> Exercise
Each line from the one containing "none -> pink brick H1:I2 level 1" to the end of the records should be copied exactly, and no other line.

> Data for this task
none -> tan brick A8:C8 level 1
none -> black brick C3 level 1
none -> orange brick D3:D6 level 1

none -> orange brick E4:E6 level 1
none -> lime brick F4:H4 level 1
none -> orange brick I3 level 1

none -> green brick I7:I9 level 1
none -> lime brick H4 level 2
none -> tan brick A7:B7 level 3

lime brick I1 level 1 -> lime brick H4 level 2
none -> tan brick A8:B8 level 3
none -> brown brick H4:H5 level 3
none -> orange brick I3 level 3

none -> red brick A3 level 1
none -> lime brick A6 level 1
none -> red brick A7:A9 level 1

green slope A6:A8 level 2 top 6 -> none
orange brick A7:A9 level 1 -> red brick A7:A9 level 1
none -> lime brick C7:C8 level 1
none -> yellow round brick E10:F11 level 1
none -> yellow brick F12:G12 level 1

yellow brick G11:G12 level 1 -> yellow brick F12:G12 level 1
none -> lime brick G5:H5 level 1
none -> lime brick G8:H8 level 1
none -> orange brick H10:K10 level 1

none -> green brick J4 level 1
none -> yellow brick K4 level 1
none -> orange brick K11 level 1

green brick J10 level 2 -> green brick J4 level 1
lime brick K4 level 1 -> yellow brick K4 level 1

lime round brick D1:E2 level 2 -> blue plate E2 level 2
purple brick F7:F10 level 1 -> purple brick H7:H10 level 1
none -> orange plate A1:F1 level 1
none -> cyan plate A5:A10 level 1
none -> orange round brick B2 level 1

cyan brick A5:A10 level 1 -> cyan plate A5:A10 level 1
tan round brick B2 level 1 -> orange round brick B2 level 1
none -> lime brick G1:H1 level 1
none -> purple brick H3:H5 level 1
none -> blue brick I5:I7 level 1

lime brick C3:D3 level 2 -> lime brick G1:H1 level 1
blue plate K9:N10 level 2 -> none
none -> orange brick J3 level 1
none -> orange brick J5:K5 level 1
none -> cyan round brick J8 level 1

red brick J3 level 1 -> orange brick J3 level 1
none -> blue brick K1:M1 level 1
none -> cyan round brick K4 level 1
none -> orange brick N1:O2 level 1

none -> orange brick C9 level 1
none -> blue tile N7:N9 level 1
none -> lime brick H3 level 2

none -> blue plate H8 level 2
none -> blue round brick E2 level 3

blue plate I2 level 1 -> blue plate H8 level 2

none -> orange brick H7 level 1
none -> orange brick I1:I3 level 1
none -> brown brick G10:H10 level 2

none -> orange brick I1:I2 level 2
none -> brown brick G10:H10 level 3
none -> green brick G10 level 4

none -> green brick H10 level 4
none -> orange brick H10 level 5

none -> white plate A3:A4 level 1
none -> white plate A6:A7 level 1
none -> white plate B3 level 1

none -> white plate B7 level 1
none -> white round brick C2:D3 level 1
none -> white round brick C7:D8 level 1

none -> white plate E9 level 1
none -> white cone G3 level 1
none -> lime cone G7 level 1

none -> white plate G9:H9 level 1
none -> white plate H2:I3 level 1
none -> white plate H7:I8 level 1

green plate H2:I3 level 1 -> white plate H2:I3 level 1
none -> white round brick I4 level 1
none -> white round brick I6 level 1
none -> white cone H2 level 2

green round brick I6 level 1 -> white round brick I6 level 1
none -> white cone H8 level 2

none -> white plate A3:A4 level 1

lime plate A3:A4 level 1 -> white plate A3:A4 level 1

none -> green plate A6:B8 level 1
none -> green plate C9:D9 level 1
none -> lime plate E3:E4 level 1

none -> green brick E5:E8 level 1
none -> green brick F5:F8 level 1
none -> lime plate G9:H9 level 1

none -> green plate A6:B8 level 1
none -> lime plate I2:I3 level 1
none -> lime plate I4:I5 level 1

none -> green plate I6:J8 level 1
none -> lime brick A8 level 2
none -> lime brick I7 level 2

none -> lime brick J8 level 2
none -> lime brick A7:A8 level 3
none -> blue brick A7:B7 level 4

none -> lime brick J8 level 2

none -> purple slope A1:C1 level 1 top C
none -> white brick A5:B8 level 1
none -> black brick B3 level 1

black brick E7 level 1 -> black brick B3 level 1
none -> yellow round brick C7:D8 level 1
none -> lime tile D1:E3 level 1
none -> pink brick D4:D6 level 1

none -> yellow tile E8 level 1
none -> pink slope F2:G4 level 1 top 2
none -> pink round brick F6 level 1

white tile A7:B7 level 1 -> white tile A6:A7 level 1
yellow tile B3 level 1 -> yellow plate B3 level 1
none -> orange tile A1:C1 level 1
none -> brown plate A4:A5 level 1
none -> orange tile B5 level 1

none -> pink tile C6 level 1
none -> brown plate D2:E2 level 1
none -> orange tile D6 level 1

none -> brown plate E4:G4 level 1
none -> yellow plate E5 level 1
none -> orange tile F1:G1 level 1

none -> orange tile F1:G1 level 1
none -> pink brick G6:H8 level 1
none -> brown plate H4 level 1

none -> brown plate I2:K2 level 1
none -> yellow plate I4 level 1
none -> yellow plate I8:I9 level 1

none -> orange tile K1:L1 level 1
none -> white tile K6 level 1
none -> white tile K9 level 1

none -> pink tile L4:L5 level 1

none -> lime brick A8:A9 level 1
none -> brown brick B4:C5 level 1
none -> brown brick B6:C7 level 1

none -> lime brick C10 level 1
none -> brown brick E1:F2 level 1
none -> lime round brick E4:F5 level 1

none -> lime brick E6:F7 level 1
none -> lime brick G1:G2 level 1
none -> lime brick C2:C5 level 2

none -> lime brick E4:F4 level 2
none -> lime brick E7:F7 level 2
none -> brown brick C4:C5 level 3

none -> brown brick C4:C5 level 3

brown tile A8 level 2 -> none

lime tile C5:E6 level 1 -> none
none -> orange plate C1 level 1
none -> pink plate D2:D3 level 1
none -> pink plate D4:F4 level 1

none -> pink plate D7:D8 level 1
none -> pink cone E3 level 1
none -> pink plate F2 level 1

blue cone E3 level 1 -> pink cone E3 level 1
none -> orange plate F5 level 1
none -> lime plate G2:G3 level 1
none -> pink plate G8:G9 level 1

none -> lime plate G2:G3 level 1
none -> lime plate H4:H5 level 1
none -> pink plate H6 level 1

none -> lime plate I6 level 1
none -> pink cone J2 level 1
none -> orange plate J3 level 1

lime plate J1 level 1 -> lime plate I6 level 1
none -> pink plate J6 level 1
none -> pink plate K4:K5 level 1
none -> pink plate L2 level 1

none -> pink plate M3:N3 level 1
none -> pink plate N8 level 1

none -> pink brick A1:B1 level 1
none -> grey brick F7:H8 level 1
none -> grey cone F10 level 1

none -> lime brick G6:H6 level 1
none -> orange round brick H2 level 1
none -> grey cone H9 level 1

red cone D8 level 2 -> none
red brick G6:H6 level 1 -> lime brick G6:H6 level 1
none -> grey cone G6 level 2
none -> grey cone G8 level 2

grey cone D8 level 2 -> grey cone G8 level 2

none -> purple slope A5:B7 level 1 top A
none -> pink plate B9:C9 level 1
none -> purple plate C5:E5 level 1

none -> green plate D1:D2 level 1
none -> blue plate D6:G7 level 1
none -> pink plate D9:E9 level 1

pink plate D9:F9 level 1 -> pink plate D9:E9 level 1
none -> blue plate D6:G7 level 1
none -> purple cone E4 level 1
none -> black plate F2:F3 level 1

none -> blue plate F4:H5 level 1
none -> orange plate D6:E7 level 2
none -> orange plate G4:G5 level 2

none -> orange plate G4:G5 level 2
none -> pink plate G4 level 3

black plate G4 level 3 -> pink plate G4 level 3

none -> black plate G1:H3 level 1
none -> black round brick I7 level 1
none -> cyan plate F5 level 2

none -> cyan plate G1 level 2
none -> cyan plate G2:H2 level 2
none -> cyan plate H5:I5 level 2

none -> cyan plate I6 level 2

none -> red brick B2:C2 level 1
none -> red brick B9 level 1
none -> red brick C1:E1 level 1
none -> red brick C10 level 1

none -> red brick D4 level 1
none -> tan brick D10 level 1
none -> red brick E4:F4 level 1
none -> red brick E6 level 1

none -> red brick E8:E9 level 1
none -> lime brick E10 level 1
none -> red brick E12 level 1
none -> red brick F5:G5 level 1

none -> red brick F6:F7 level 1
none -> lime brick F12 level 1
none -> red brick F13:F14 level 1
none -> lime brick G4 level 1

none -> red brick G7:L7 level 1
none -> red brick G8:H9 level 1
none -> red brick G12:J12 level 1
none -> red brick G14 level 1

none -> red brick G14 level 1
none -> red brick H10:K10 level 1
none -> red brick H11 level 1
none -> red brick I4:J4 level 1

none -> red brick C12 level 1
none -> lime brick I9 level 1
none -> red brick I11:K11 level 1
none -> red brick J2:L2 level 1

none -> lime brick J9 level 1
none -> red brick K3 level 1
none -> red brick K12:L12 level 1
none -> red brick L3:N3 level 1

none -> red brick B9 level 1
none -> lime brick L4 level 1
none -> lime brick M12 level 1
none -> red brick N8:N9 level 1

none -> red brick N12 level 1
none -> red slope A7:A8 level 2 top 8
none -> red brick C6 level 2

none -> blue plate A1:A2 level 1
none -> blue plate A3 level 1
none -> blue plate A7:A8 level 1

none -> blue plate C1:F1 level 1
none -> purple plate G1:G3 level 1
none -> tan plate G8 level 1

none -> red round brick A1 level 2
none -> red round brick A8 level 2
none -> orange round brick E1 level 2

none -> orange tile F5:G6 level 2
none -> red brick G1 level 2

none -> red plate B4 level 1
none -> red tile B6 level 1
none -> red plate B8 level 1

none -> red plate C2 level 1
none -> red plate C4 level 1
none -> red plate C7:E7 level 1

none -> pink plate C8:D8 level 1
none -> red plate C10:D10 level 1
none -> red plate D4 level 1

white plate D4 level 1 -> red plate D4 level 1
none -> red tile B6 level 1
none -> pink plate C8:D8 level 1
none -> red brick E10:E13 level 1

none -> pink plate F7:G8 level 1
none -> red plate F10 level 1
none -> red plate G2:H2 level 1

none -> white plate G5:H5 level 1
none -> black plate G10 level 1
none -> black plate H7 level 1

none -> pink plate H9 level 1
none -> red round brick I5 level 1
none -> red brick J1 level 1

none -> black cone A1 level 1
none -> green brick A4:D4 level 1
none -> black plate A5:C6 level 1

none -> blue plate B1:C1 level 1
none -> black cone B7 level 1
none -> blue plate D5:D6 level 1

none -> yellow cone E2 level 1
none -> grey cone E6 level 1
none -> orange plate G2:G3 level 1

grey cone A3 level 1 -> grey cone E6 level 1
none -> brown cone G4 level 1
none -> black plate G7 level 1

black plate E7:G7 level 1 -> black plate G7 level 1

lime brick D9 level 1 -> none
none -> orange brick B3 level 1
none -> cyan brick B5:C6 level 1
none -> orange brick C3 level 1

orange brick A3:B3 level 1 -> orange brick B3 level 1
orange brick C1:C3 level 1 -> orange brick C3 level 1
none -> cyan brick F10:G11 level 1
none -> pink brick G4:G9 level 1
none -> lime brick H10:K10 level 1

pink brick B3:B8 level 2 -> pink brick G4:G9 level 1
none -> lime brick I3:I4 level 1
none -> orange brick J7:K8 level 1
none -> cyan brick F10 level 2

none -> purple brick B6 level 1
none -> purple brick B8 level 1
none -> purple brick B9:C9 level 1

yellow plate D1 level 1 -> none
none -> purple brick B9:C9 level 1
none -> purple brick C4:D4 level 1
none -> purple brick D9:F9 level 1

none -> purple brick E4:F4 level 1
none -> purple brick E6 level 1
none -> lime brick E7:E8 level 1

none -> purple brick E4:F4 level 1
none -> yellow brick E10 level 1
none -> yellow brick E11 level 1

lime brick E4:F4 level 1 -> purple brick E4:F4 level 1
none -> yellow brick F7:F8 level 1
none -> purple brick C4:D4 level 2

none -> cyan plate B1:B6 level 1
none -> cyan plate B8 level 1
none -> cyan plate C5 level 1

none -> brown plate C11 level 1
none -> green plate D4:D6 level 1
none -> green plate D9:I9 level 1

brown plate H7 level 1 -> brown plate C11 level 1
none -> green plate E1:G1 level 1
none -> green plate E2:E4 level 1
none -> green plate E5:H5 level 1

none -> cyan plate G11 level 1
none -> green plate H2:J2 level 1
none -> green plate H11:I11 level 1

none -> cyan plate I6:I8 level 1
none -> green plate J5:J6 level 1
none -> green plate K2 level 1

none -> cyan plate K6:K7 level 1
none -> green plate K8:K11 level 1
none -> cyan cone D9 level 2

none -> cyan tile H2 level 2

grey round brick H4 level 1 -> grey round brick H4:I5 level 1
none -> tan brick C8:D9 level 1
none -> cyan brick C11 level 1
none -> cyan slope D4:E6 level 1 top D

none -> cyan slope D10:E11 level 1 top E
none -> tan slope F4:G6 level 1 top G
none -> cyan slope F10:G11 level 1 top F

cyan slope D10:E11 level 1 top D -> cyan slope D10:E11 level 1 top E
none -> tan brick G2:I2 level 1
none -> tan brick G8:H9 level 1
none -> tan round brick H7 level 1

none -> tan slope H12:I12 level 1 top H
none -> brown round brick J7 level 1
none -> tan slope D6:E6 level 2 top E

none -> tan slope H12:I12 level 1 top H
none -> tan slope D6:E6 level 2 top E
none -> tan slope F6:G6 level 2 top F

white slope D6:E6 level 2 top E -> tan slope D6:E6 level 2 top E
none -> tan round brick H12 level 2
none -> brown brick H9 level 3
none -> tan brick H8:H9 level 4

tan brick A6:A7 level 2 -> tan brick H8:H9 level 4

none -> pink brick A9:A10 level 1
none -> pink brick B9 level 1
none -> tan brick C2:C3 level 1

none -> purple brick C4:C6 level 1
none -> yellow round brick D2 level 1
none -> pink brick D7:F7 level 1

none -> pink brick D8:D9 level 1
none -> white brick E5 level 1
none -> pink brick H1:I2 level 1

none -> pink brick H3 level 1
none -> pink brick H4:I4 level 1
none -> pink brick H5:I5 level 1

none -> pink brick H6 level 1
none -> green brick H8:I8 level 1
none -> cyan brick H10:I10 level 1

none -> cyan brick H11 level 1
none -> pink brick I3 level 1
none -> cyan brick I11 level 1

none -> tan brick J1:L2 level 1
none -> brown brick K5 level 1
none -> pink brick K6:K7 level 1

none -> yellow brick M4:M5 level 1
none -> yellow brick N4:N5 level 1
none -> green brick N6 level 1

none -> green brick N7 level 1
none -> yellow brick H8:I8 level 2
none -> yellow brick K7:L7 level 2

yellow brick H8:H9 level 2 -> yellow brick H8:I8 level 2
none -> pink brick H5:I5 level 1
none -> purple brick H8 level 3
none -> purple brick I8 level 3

> Completed task
none -> pink brick H1:I2 level 1

none -> pink brick H3 level 1
none -> pink brick H4:I4 level 1
none -> pink brick H5:I5 level 1

none -> pink brick H6 level 1
none -> green brick H8:I8 level 1
none -> cyan brick H10:I10 level 1

none -> cyan brick H11 level 1
none -> pink brick I3 level 1
none -> cyan brick I11 level 1

none -> tan brick J1:L2 level 1
none -> brown brick K5 level 1
none -> pink brick K6:K7 level 1

none -> yellow brick M4:M5 level 1
none -> yellow brick N4:N5 level 1
none -> green brick N6 level 1

none -> green brick N7 level 1
none -> yellow brick H8:I8 level 2
none -> yellow brick K7:L7 level 2

yellow brick H8:H9 level 2 -> yellow brick H8:I8 level 2
none -> pink brick H5:I5 level 1
none -> purple brick H8 level 3
none -> purple brick I8 level 3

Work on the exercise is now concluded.